PROMPT -> Copy the records below exactly as they stand. Leave out the pictures.
-- -- --
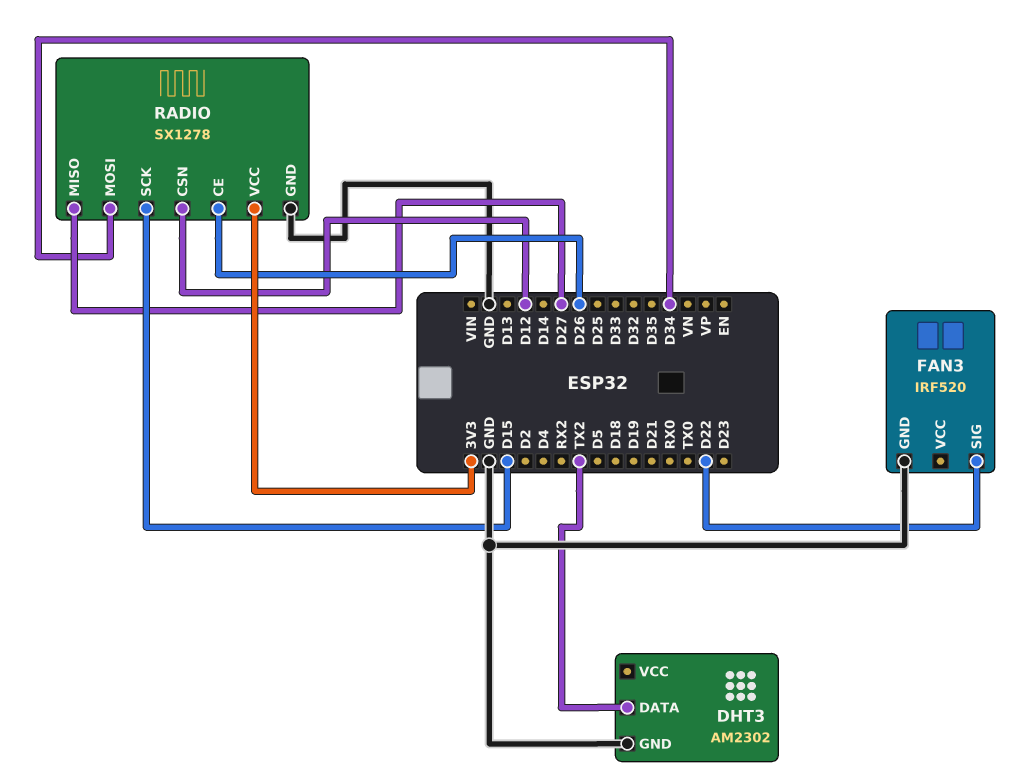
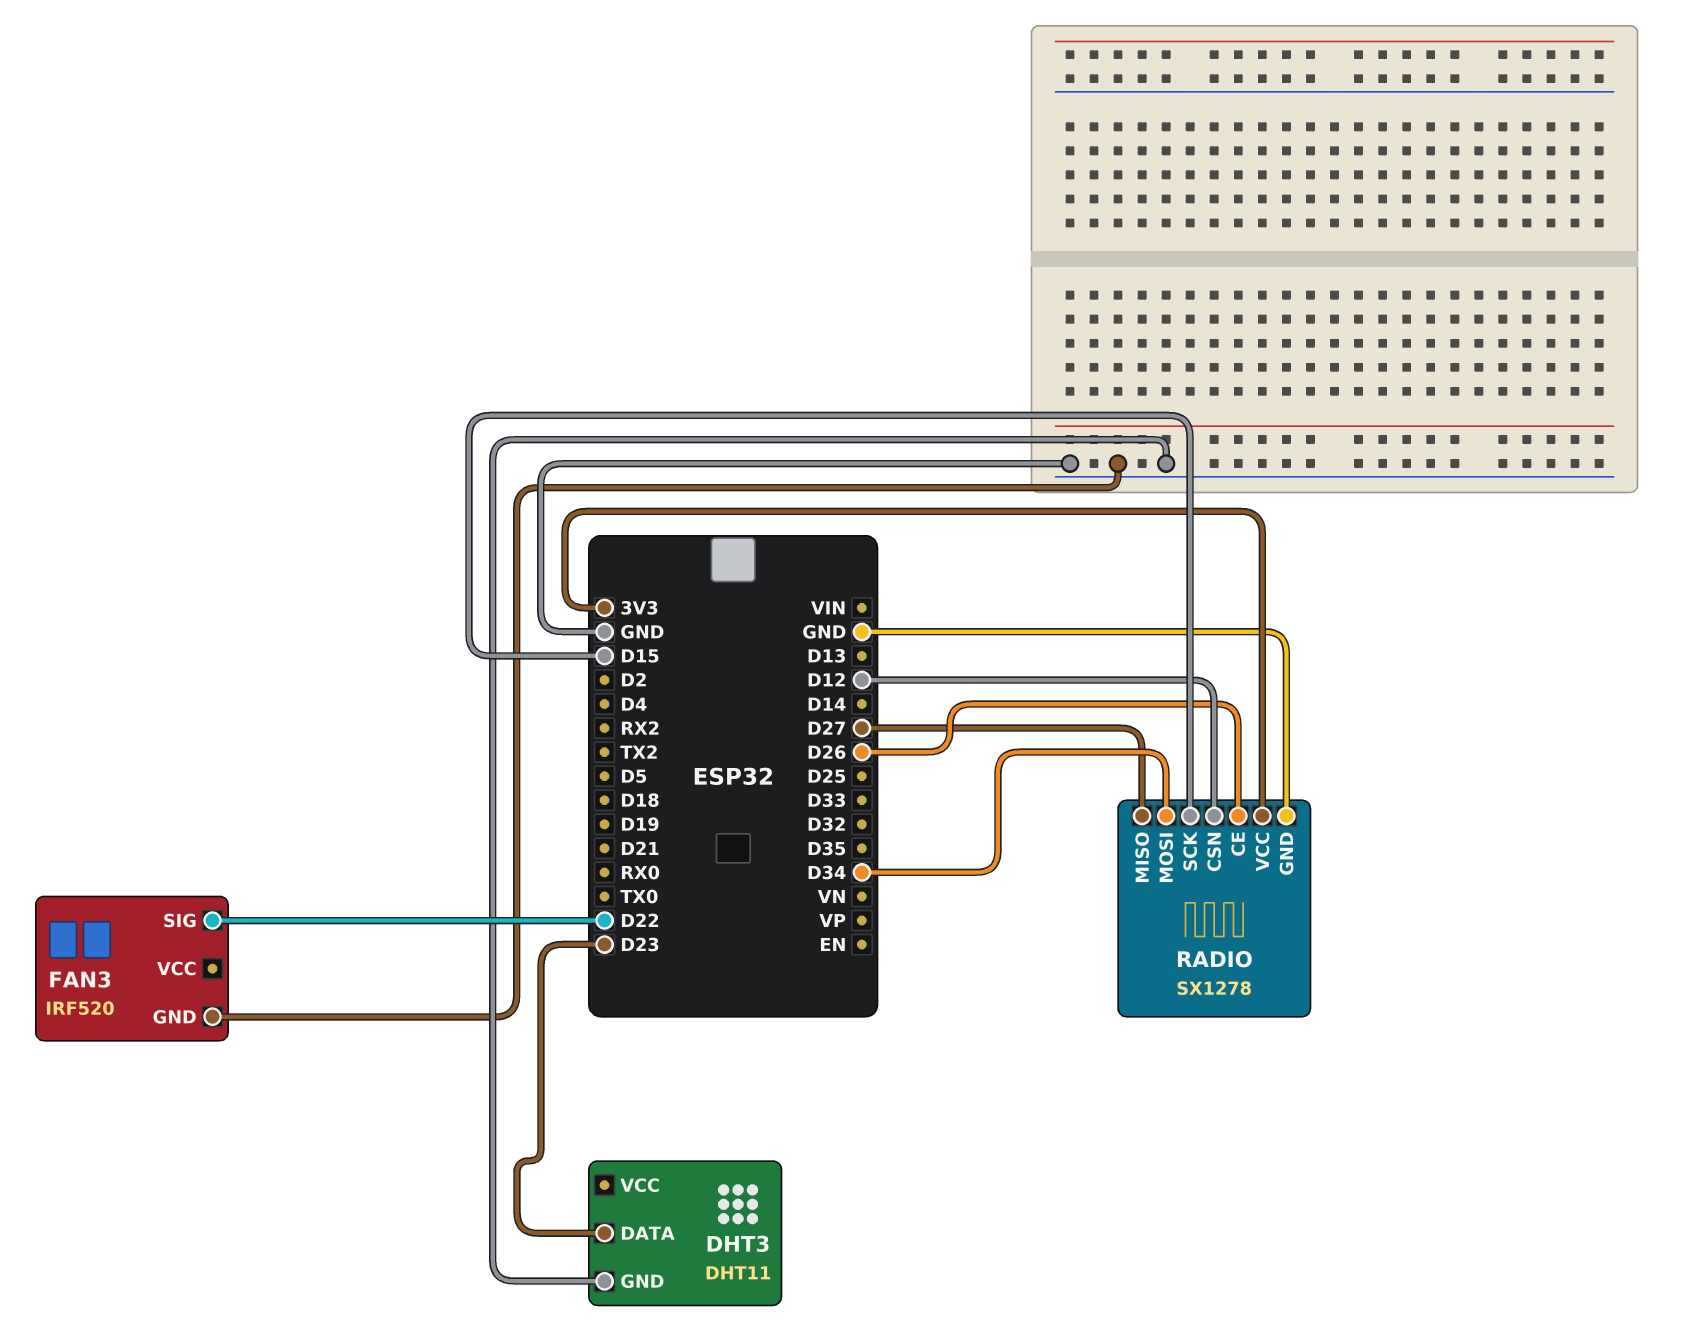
DHT3: AM2302 -> DHT11
DHT3 pin DATA: TX2 -> D23

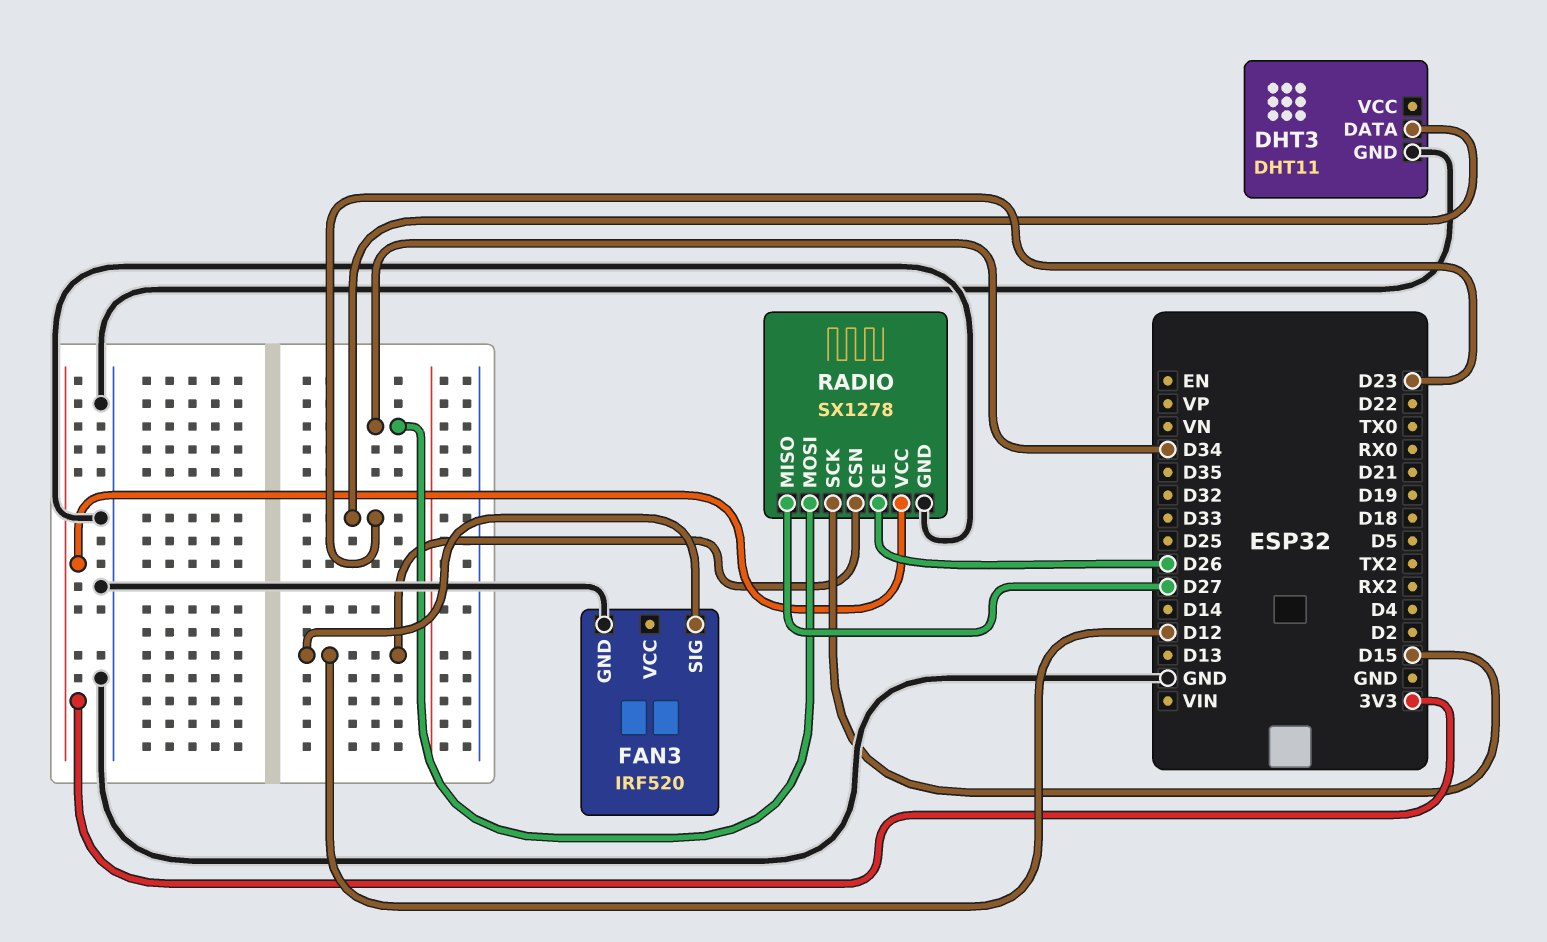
FAN3 pin SIG: D22 -> D12

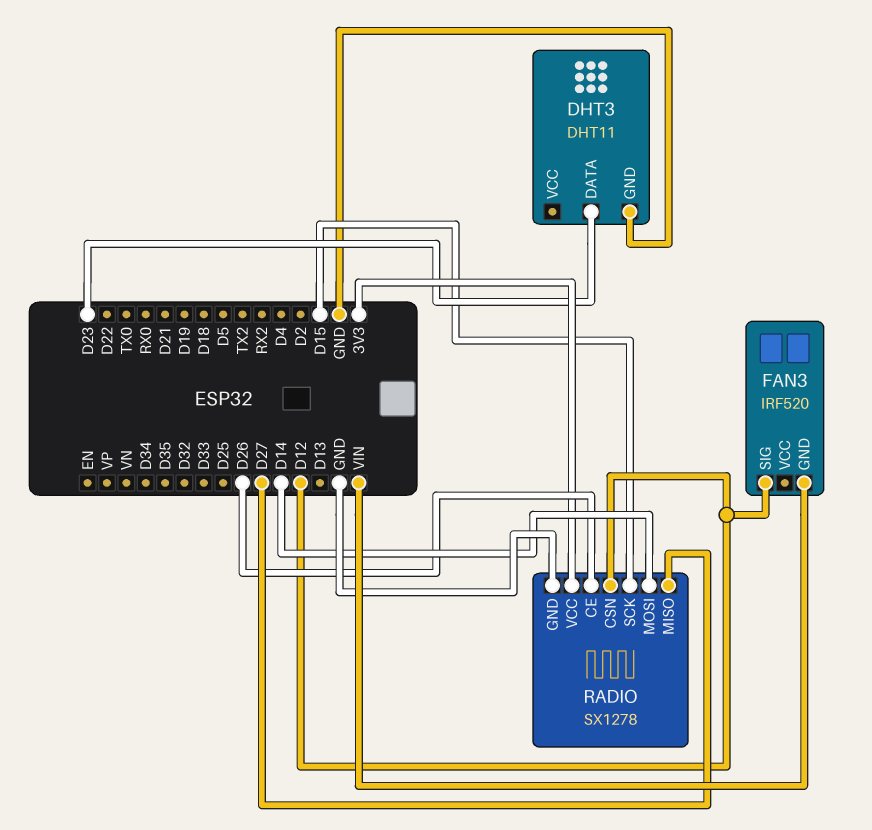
FAN3 pin GND: GND -> VIN
RADIO pin MOSI: D34 -> D14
-- -- --
SOLUTION BELOW ->
DHT3: AM2302 -> DHT11
DHT3 pin DATA: TX2 -> D23

FAN3 pin SIG: D22 -> D12

FAN3 pin GND: GND -> VIN
RADIO pin MOSI: D34 -> D14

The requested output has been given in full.